> WORK REQUIRED: In the listing below, find each line containing "none" and report it.

> RECORDS FOR THE TASK:
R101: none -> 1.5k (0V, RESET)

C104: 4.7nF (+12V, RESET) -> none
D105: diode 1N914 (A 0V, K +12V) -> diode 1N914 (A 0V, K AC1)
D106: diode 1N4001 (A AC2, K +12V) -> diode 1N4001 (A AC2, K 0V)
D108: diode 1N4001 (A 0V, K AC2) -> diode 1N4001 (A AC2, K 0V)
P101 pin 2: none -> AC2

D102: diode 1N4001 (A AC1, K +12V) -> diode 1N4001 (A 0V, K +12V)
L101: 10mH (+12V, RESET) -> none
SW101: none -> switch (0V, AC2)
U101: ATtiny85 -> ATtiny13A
...
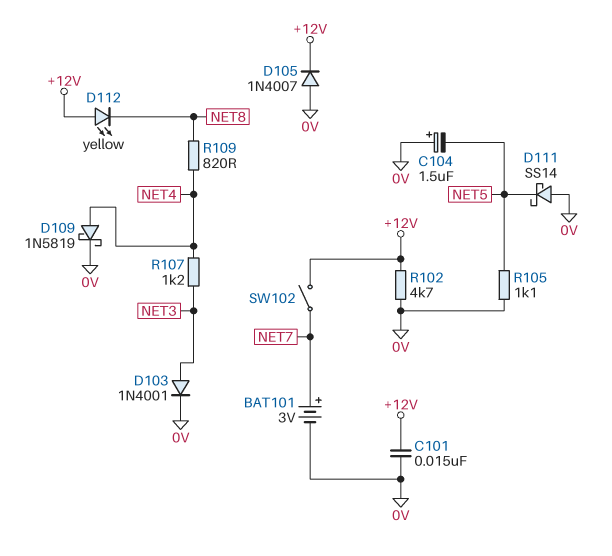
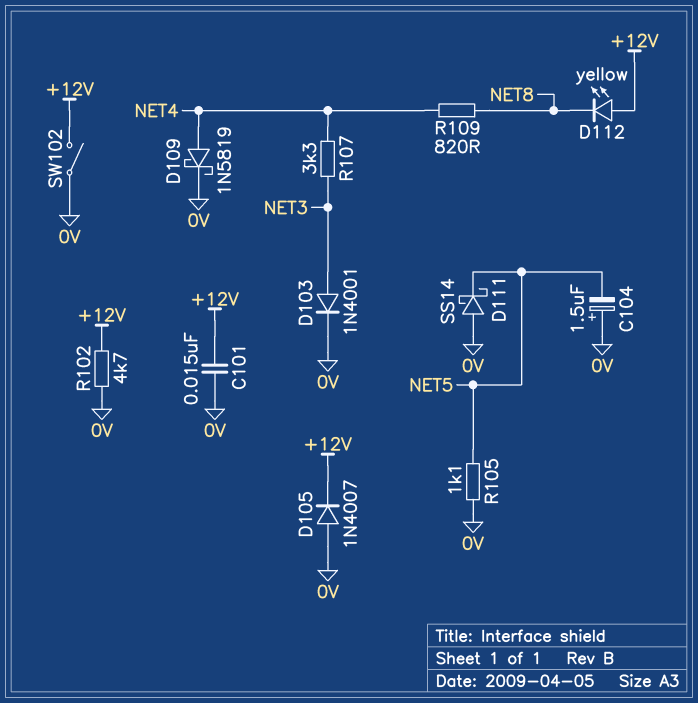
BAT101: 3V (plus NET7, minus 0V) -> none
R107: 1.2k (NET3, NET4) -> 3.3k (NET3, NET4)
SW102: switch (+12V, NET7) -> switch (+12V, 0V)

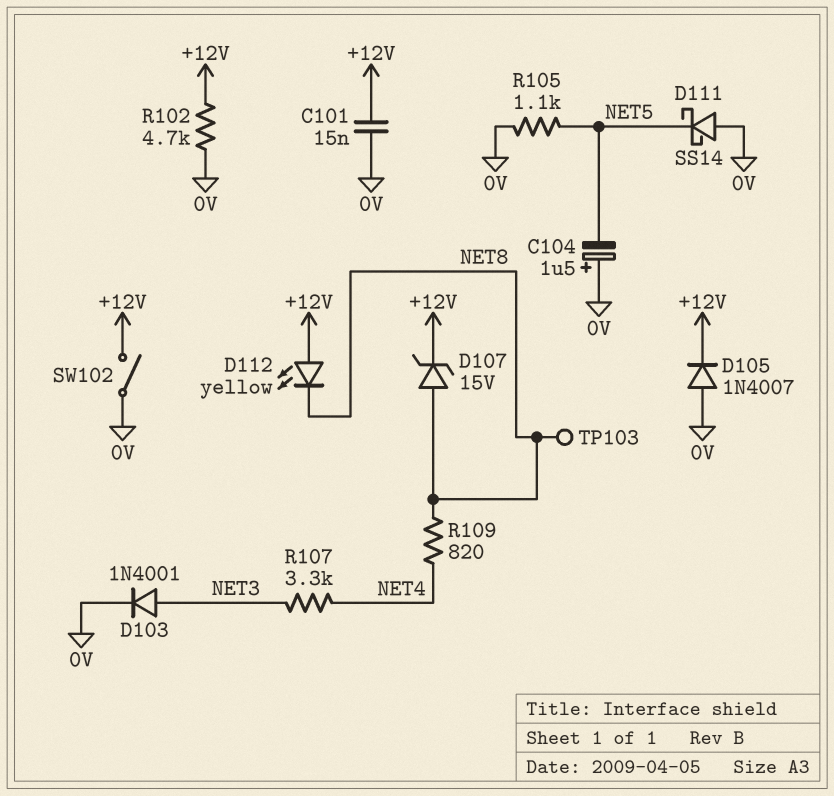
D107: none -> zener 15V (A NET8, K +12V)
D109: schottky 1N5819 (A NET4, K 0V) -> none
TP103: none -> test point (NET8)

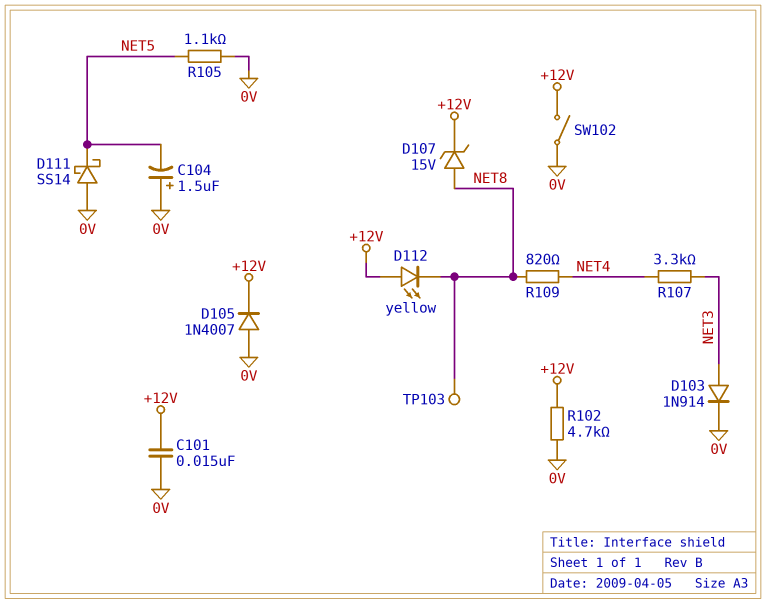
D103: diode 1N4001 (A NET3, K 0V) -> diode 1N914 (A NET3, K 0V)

> ANSWER SECTION:
R101: none -> 1.5k (0V, RESET)
C104: 4.7nF (+12V, RESET) -> none
P101 pin 2: none -> AC2
L101: 10mH (+12V, RESET) -> none
SW101: none -> switch (0V, AC2)
BAT101: 3V (plus NET7, minus 0V) -> none
D107: none -> zener 15V (A NET8, K +12V)
D109: schottky 1N5819 (A NET4, K 0V) -> none
TP103: none -> test point (NET8)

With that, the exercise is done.